• [What is expected] Copy every line from the records that holds the word "plus".

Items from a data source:
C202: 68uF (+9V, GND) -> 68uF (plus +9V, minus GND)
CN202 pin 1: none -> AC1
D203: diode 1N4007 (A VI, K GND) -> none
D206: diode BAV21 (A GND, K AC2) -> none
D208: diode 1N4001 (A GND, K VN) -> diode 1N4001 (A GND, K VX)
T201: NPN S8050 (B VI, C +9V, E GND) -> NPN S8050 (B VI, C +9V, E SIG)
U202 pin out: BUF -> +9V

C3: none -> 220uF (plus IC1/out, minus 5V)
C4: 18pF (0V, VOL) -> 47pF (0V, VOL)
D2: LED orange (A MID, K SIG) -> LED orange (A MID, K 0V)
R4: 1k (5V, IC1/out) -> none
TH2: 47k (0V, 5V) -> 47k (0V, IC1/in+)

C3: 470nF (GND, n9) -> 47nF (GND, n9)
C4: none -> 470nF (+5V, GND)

• [Answer area]
C202: 68uF (+9V, GND) -> 68uF (plus +9V, minus GND)
C3: none -> 220uF (plus IC1/out, minus 5V)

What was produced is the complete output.